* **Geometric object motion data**
══════════

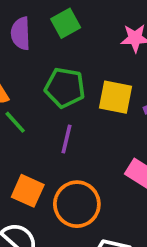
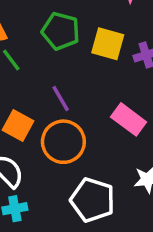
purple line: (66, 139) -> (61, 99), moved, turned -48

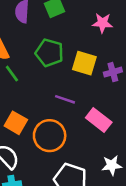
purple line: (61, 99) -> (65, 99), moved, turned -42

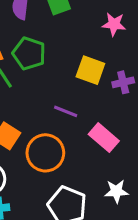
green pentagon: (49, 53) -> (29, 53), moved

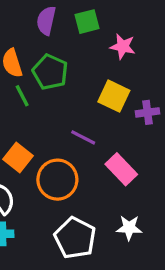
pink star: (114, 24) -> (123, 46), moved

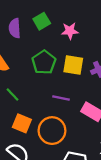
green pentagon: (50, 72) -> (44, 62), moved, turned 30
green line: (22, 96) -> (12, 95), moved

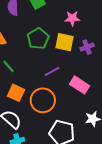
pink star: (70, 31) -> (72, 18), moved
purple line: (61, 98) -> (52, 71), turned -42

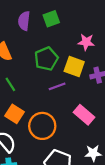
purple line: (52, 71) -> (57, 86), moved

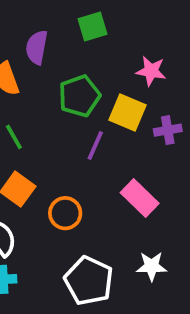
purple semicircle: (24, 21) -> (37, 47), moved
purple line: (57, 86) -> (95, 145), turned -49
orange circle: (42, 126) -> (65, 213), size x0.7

══════════

Wherever the string "green" appears in a line of the records above, copy that line.

green pentagon: (49, 53) -> (29, 53), moved
green pentagon: (50, 72) -> (44, 62), moved, turned 30
green line: (22, 96) -> (12, 95), moved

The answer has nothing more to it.